[Data entries]
************
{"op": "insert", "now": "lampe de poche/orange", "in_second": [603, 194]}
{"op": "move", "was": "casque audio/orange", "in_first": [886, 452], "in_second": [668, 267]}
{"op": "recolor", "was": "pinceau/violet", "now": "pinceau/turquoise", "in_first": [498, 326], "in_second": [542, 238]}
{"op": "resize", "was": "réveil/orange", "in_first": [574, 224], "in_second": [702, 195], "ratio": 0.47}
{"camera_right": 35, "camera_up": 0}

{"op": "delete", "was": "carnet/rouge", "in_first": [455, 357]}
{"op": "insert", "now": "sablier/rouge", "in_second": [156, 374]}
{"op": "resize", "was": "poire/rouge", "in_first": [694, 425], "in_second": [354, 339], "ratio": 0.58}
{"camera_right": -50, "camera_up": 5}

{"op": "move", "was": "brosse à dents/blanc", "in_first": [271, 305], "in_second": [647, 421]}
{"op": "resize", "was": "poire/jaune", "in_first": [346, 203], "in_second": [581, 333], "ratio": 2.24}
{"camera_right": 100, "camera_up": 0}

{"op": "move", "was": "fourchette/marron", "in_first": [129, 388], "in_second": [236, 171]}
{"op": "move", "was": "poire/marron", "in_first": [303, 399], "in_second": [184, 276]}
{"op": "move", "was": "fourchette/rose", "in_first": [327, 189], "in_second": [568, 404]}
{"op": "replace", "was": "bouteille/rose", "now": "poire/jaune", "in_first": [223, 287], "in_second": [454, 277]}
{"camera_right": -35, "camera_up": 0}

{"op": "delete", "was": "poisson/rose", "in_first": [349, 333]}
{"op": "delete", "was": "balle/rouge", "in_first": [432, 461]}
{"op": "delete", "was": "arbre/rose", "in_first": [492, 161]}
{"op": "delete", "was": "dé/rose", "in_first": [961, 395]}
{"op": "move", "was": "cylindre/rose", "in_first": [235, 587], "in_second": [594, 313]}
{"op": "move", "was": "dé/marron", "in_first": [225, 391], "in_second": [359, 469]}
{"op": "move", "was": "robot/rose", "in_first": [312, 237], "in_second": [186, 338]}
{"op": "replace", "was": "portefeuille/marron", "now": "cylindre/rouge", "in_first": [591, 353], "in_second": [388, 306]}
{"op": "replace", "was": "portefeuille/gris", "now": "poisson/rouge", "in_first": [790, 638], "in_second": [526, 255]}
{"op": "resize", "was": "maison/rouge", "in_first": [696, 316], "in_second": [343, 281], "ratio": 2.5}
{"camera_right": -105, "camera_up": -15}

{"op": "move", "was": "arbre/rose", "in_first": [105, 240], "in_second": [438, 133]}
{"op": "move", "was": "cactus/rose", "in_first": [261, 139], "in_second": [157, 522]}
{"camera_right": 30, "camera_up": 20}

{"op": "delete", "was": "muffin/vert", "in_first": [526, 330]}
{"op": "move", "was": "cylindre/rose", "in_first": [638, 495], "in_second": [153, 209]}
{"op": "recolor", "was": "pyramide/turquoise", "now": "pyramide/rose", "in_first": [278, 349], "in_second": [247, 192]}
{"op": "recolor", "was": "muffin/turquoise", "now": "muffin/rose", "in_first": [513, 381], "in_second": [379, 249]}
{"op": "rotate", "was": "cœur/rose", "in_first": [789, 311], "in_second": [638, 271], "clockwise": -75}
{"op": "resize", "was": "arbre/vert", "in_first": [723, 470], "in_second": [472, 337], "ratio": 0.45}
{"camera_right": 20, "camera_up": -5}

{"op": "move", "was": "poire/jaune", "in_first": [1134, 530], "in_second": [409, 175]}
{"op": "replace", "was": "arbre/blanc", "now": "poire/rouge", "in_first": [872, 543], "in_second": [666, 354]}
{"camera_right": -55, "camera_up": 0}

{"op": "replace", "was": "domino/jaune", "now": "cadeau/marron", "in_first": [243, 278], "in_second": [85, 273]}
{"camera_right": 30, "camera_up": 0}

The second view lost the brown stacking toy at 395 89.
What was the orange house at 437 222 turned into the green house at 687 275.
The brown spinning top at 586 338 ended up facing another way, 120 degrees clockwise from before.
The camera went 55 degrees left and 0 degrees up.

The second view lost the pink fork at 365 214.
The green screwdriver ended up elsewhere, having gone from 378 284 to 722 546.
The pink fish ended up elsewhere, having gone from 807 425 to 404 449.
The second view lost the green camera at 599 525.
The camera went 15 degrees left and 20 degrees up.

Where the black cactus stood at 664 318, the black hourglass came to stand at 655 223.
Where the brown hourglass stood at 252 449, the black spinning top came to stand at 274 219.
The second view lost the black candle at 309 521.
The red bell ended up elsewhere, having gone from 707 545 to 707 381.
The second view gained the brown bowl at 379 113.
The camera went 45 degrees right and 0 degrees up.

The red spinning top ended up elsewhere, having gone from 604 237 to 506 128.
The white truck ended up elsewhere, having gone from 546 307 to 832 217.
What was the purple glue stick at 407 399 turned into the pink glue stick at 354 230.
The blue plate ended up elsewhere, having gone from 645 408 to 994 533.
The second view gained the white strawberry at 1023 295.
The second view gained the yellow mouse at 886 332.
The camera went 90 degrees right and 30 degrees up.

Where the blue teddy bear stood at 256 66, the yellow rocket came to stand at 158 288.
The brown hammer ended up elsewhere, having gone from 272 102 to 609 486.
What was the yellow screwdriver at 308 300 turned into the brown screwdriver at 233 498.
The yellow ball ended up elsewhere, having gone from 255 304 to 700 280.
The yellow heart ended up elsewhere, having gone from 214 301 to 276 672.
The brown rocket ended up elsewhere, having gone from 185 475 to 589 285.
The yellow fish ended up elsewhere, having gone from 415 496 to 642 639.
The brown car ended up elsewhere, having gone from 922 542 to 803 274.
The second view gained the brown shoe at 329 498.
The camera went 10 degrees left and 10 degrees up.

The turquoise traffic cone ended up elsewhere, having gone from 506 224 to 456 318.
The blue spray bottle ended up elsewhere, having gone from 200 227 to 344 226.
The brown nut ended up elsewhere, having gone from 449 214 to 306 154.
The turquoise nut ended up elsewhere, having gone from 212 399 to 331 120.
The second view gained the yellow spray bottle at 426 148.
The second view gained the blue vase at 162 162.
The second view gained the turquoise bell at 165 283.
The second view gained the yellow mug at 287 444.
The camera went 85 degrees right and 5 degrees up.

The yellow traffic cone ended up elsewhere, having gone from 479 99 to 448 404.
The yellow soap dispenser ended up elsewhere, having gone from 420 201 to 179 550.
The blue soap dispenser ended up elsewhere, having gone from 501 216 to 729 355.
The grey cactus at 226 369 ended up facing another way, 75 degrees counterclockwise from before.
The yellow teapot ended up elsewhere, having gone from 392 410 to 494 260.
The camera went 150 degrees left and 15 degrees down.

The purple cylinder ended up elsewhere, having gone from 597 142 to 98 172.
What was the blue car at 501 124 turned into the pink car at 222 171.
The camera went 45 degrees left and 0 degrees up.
************
* Task *
Search the data for "orange". Copy every matching line.

* Exercise solution *
{"op": "insert", "now": "lampe de poche/orange", "in_second": [603, 194]}
{"op": "move", "was": "casque audio/orange", "in_first": [886, 452], "in_second": [668, 267]}
{"op": "resize", "was": "réveil/orange", "in_first": [574, 224], "in_second": [702, 195], "ratio": 0.47}
What was the orange house at 437 222 turned into the green house at 687 275.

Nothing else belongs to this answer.